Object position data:

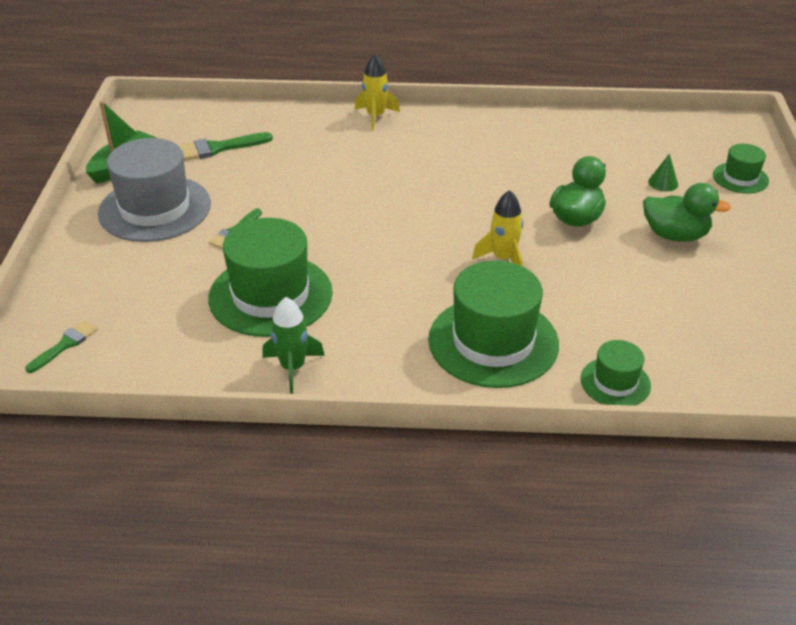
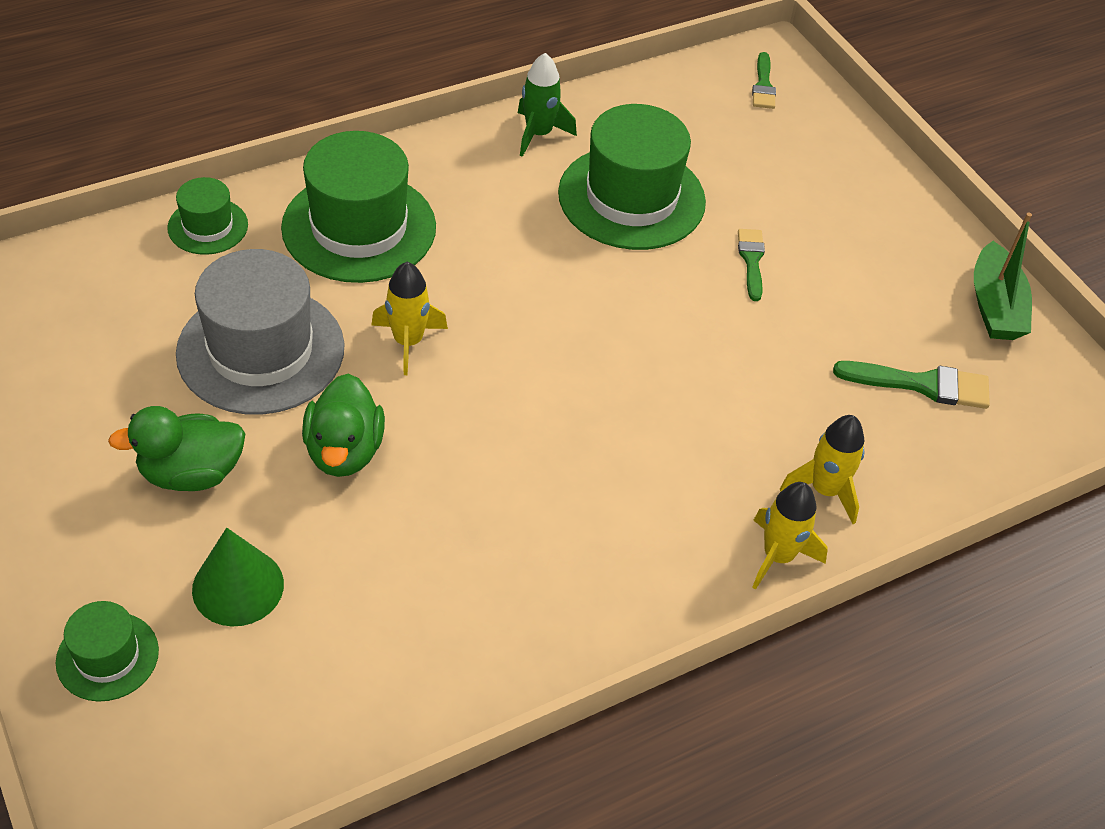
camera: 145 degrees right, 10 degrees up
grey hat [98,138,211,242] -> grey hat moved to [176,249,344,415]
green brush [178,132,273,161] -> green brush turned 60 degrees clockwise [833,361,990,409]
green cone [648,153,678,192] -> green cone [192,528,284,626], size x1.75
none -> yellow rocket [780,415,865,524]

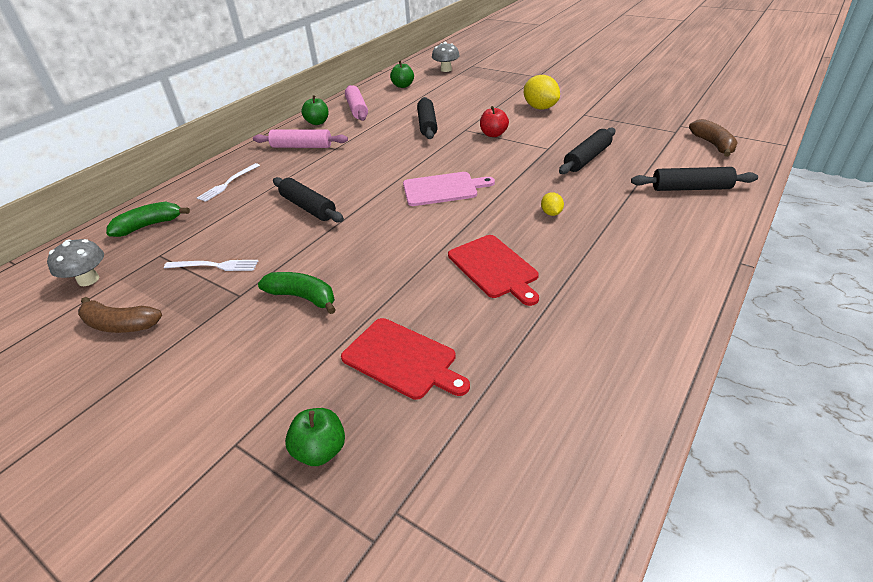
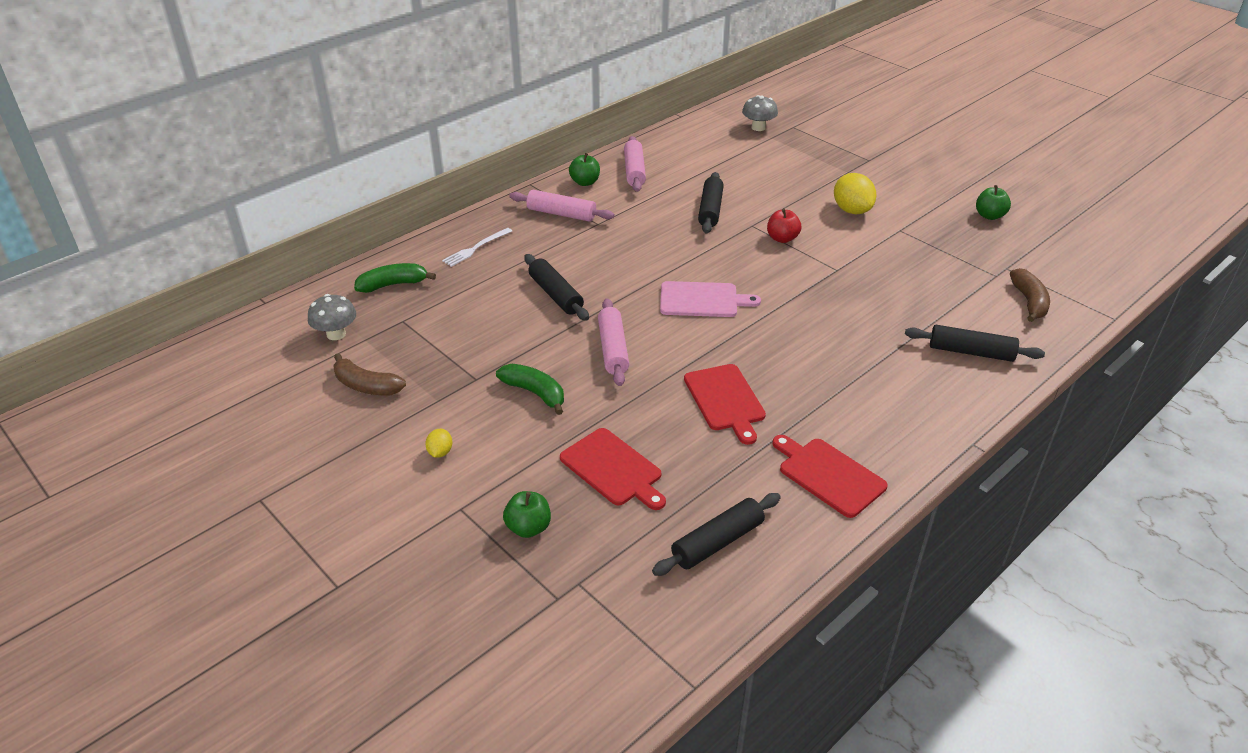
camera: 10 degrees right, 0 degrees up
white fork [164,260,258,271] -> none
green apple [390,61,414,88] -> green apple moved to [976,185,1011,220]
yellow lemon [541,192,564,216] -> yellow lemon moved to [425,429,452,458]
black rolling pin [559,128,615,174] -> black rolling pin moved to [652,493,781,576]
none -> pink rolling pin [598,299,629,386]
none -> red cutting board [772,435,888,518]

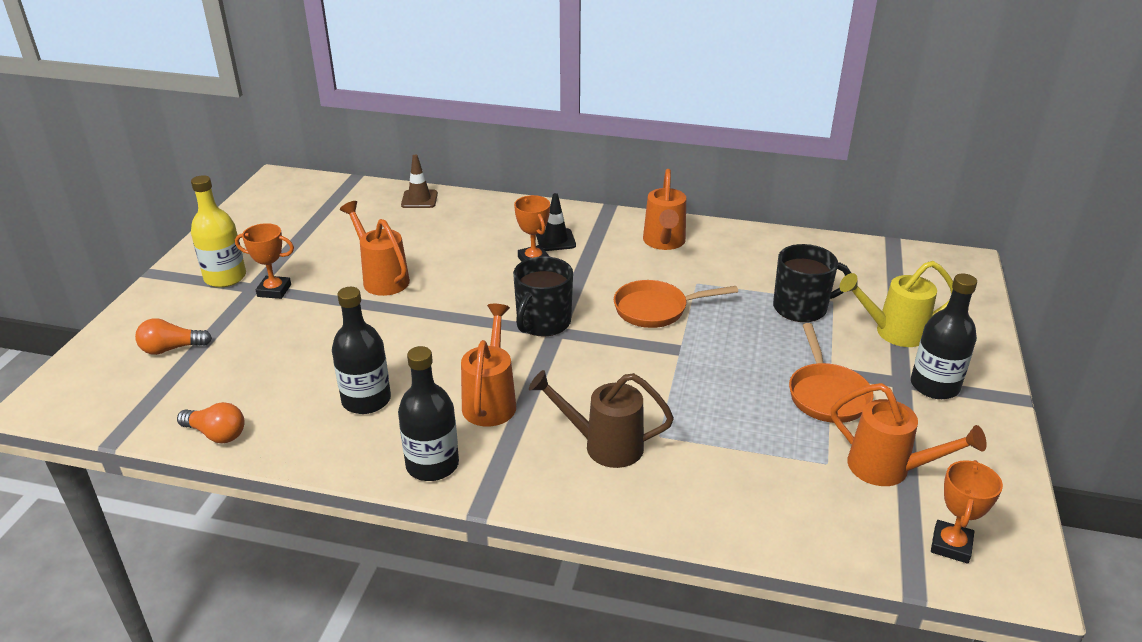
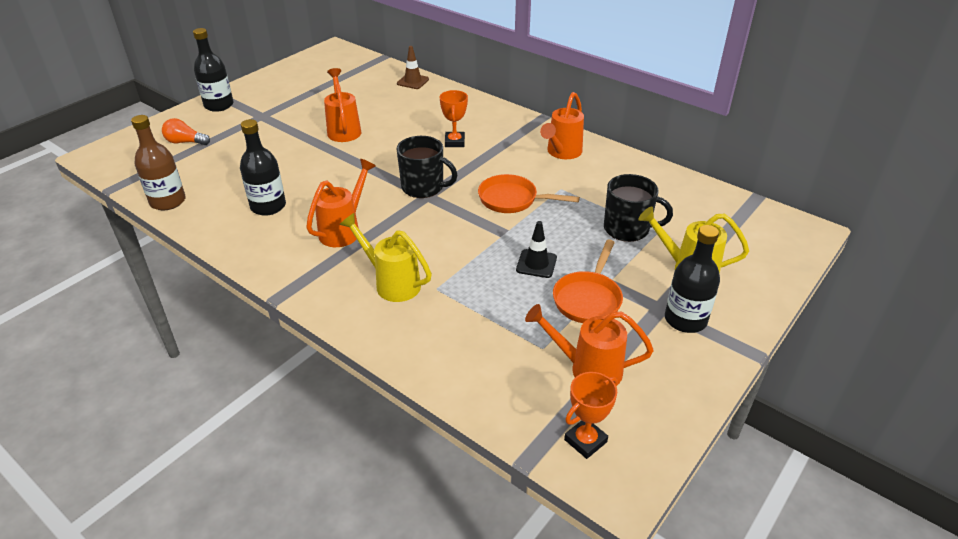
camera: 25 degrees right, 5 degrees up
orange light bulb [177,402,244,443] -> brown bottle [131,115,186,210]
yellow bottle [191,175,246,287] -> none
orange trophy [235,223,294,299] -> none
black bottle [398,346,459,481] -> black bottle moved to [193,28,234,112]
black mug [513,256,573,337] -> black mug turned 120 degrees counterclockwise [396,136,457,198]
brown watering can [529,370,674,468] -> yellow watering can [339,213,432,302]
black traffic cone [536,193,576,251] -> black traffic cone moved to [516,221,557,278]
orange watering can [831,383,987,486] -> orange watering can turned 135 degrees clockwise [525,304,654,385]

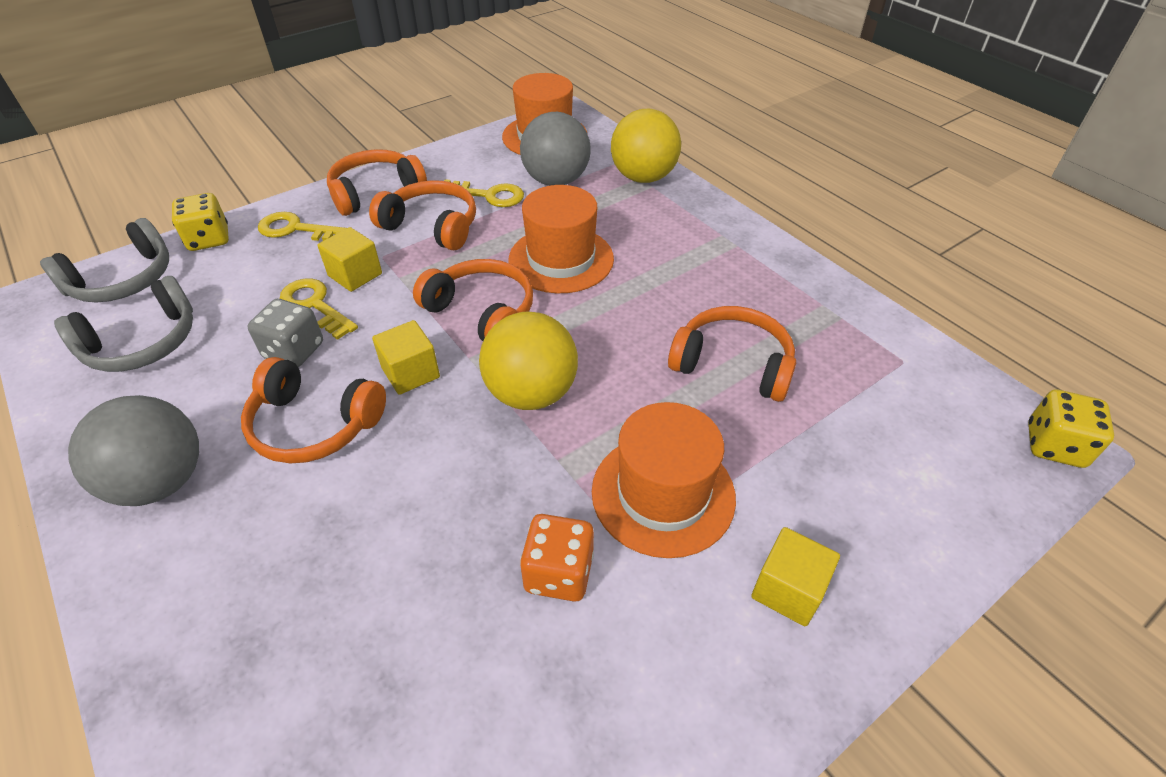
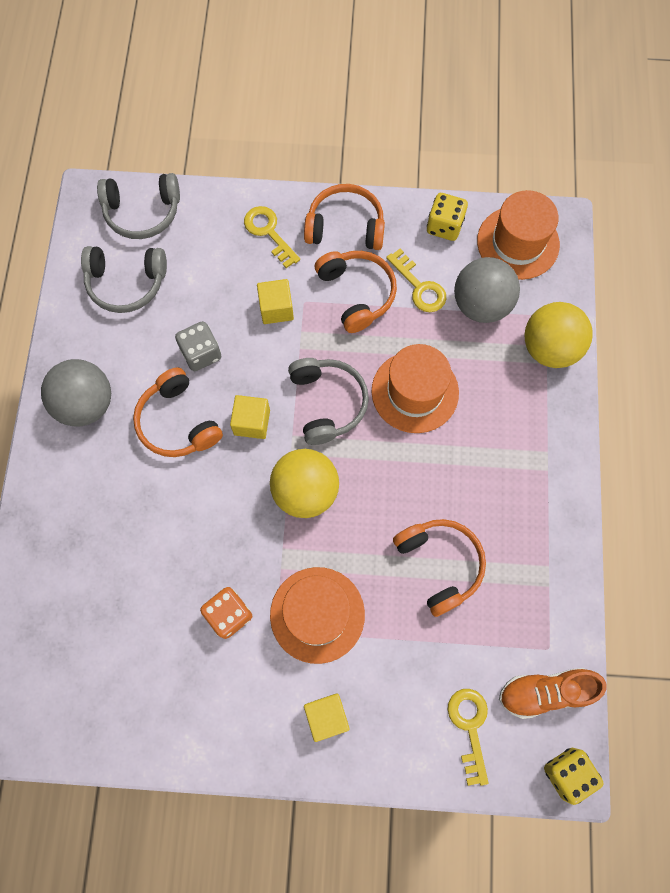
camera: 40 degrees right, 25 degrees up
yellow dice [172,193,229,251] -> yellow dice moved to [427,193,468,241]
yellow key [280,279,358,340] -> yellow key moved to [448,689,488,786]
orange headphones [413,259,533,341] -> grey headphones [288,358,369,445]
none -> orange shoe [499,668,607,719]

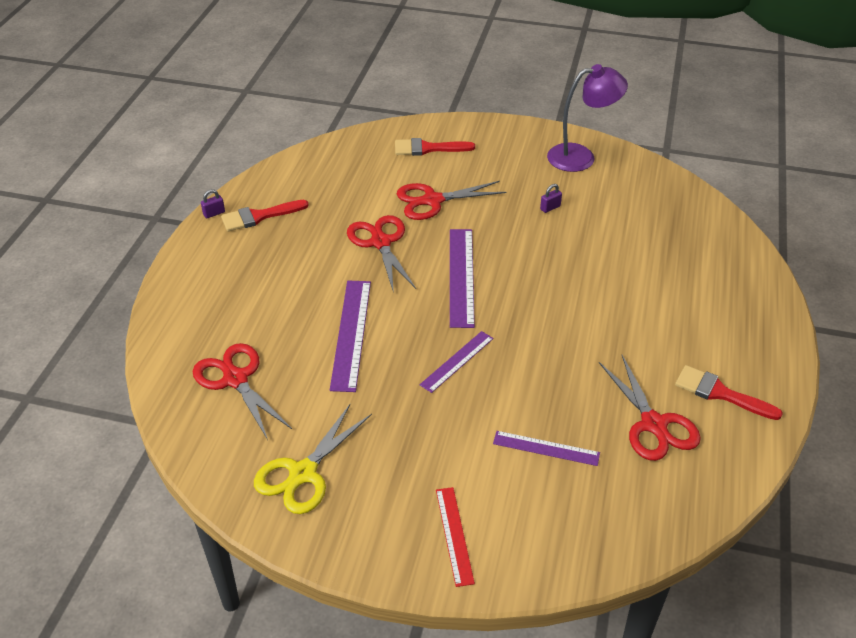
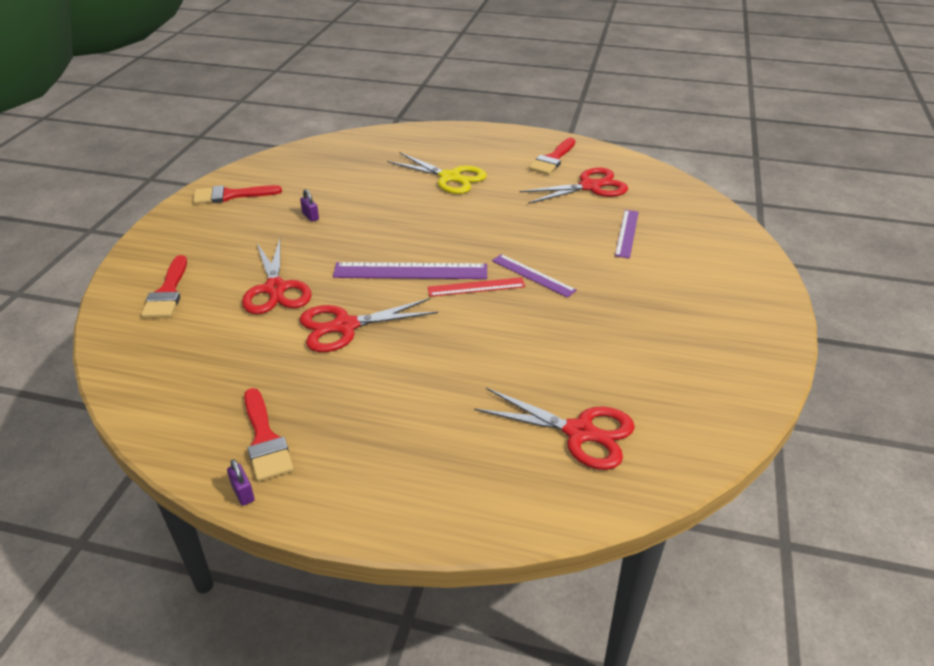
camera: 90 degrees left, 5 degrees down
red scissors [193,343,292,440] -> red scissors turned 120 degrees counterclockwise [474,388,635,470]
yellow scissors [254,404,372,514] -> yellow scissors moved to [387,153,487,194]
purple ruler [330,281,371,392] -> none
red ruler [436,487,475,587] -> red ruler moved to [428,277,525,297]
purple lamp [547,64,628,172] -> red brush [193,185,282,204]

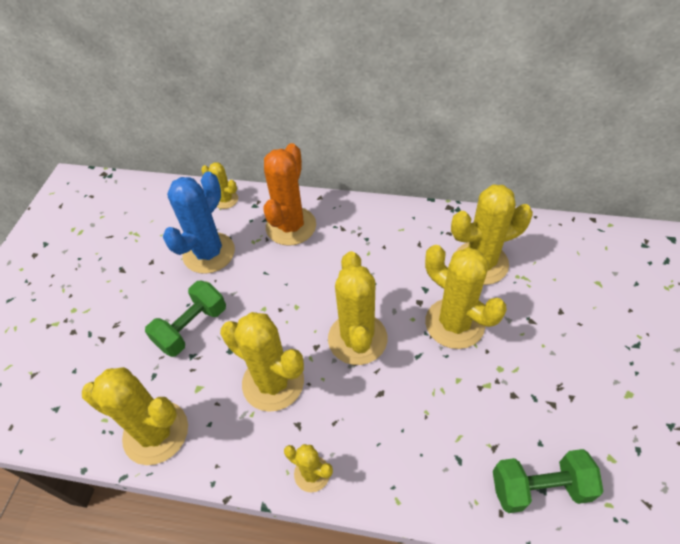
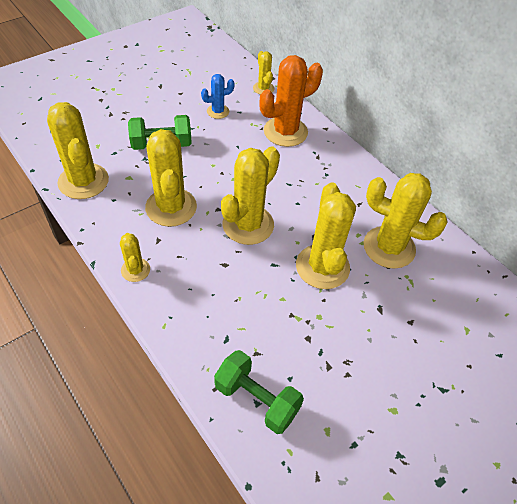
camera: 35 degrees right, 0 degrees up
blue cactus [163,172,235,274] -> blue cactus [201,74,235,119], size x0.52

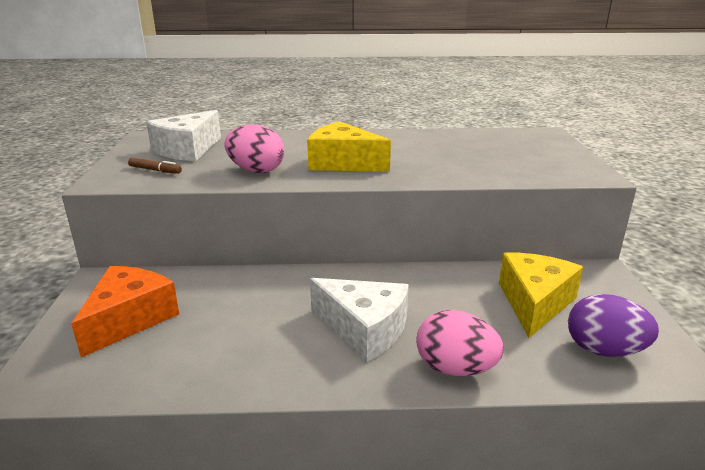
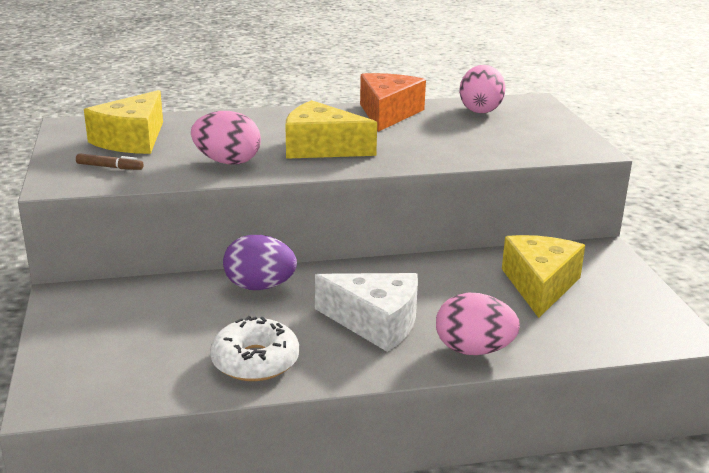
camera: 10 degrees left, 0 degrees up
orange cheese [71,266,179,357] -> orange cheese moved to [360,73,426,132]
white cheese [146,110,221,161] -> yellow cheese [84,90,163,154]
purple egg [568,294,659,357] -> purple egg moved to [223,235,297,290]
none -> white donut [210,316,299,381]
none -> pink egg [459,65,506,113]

▶ [Exercise brief]
Scan the data, and report each line that uses the word "cone".

▶ [Response area]
green cone [648,153,678,192] -> green cone [192,528,284,626], size x1.75
black traffic cone [536,193,576,251] -> black traffic cone moved to [516,221,557,278]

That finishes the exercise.